YOUR ASSIGNMENT: Leaving out the pictures, copy each record below exactly.

[DATA FOR ANALYSIS Boundary: Start]

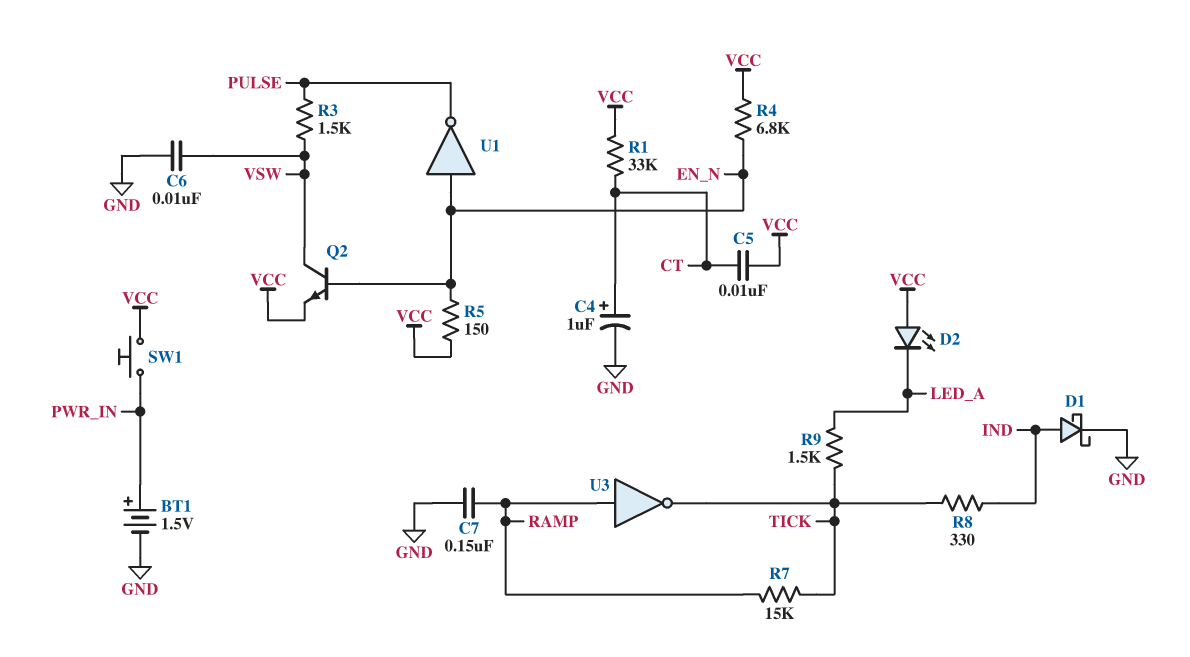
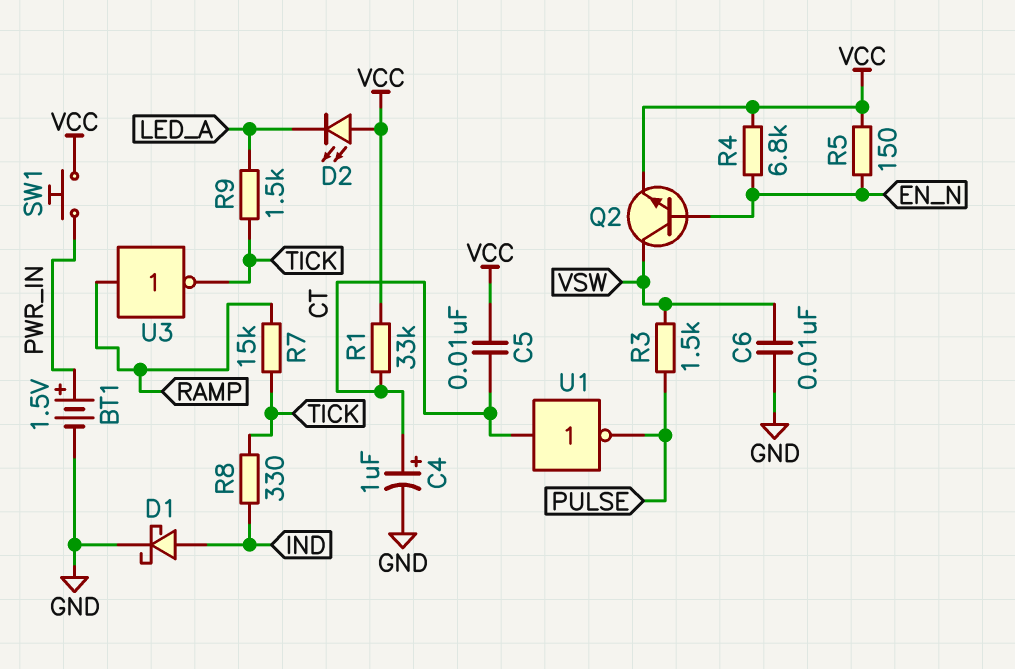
C7: 150nF (GND, RAMP) -> none
U1: NOT (in EN_N, out PULSE) -> NOT (in CT, out PULSE)

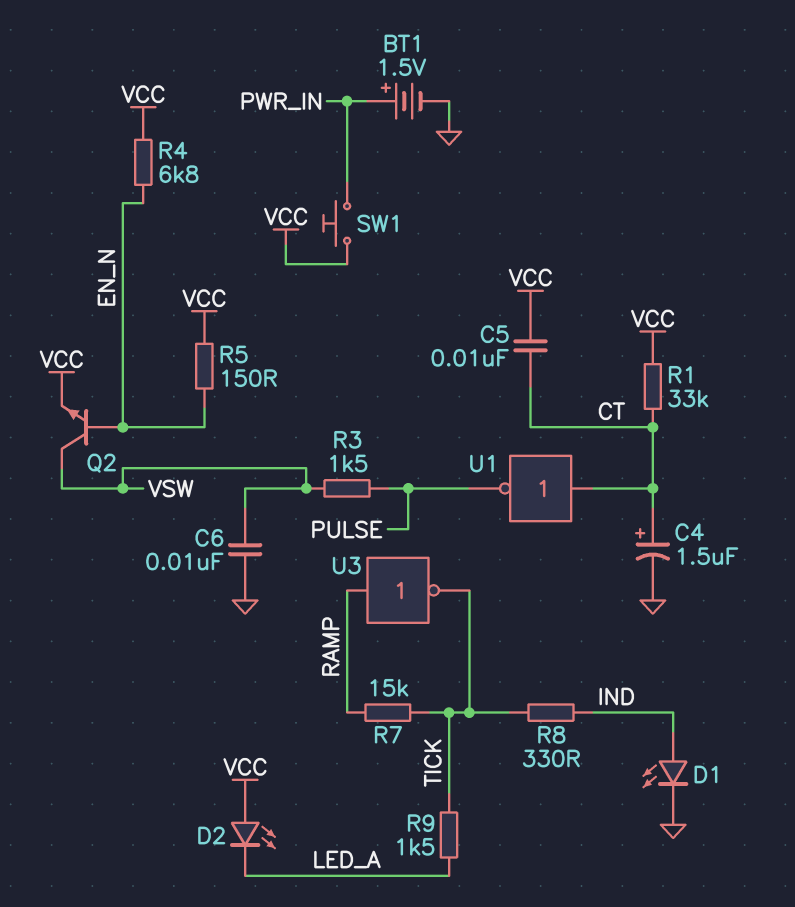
C4: 1uF (plus CT, minus GND) -> 1.5uF (plus CT, minus GND)
D1: schottky (A IND, K GND) -> LED (A IND, K GND)

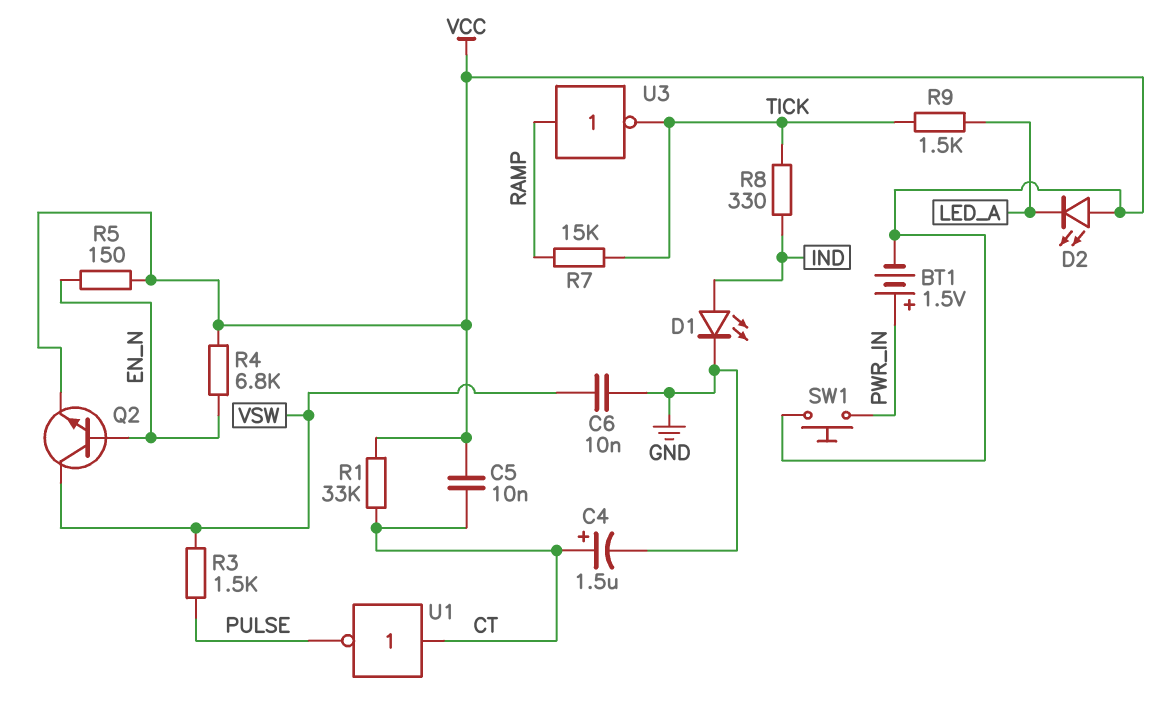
BT1: 1.5V (plus PWR_IN, minus GND) -> 1.5V (plus PWR_IN, minus VCC)

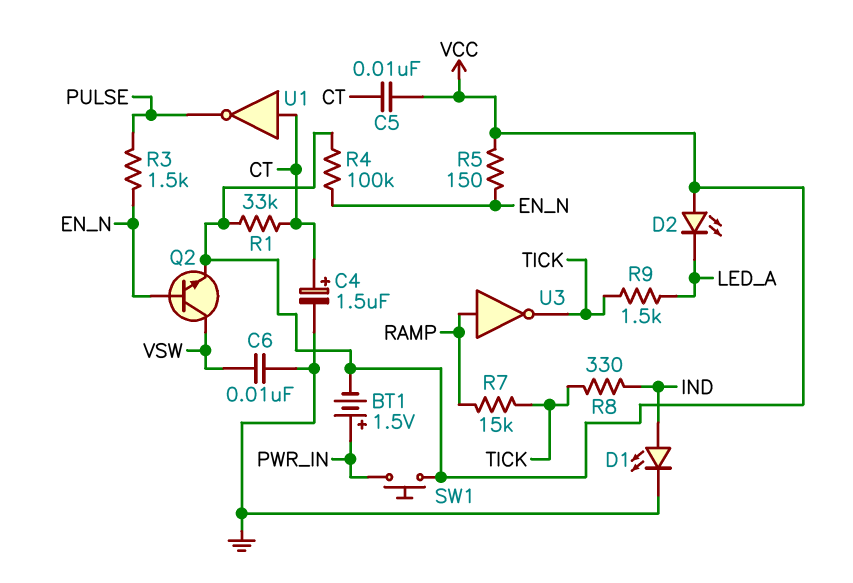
R3: 1.5k (PULSE, VSW) -> 1.5k (EN_N, PULSE)
R4: 6.8k (EN_N, VCC) -> 100k (EN_N, VCC)

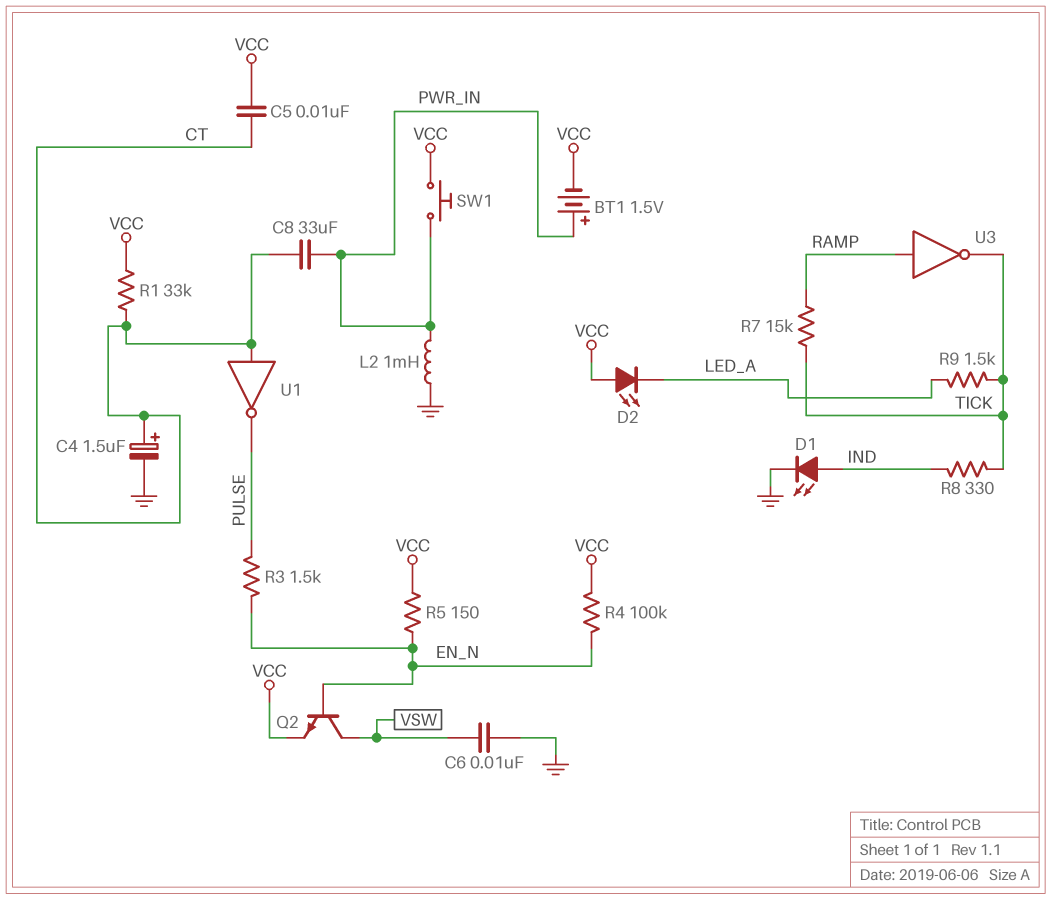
C8: none -> 33uF (CT, PWR_IN)
L2: none -> 1mH (GND, PWR_IN)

[DATA FOR ANALYSIS Boundary: End]

RESULT:
C7: 150nF (GND, RAMP) -> none
U1: NOT (in EN_N, out PULSE) -> NOT (in CT, out PULSE)

C4: 1uF (plus CT, minus GND) -> 1.5uF (plus CT, minus GND)
D1: schottky (A IND, K GND) -> LED (A IND, K GND)

BT1: 1.5V (plus PWR_IN, minus GND) -> 1.5V (plus PWR_IN, minus VCC)

R3: 1.5k (PULSE, VSW) -> 1.5k (EN_N, PULSE)
R4: 6.8k (EN_N, VCC) -> 100k (EN_N, VCC)

C8: none -> 33uF (CT, PWR_IN)
L2: none -> 1mH (GND, PWR_IN)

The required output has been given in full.